» **EXERCISE DIRECTIONS**
The result should be a word-for-word retyping of the entries below, free of pictures.

» **PROVIDED DATA**
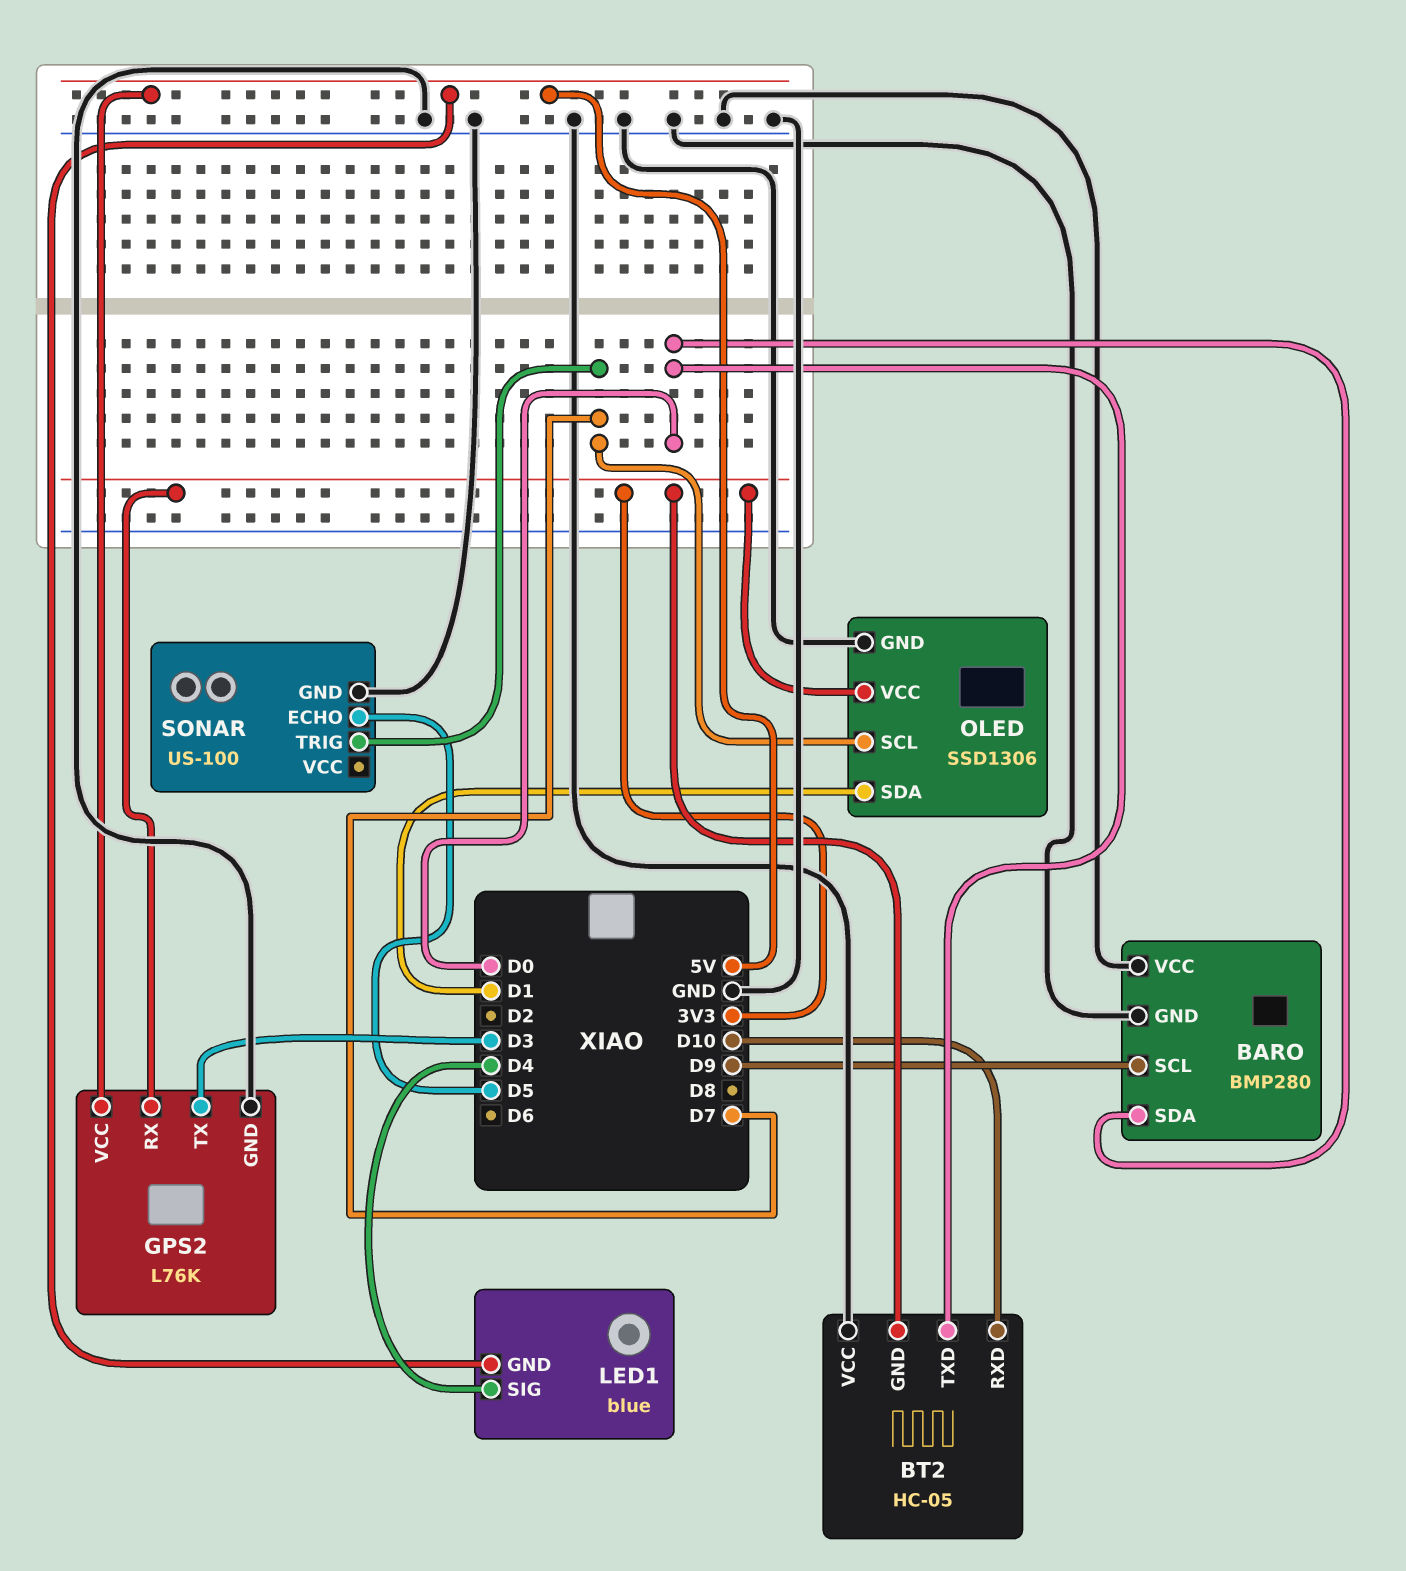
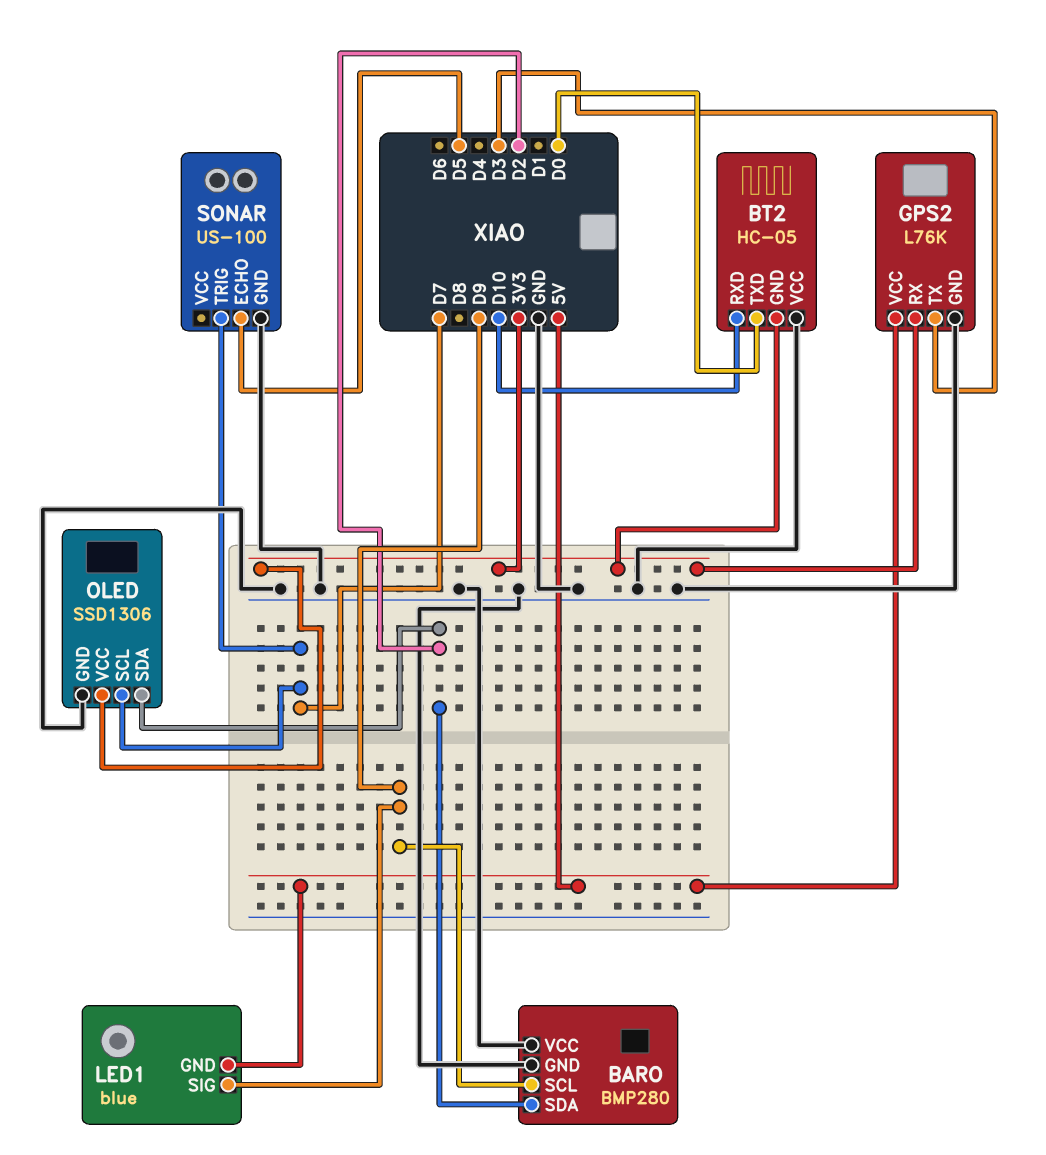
BARO pin SDA: D0 -> D2
LED1 pin SIG: D4 -> D9
OLED pin SDA: D1 -> D2

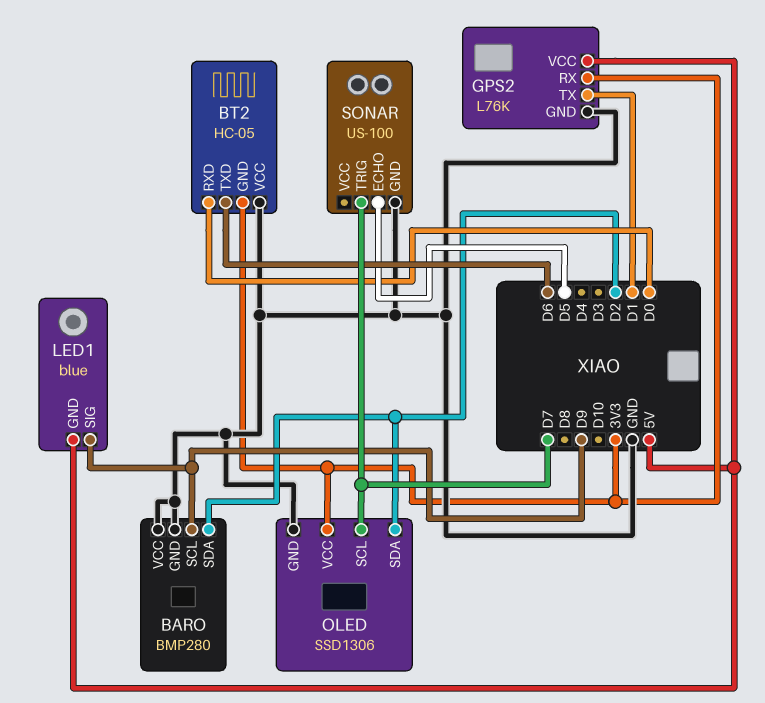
BT2 pin RXD: D10 -> D0
BT2 pin TXD: D0 -> D6
GPS2 pin TX: D3 -> D1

» **SOLUTION FOR THIS EXERCISE**
BARO pin SDA: D0 -> D2
LED1 pin SIG: D4 -> D9
OLED pin SDA: D1 -> D2

BT2 pin RXD: D10 -> D0
BT2 pin TXD: D0 -> D6
GPS2 pin TX: D3 -> D1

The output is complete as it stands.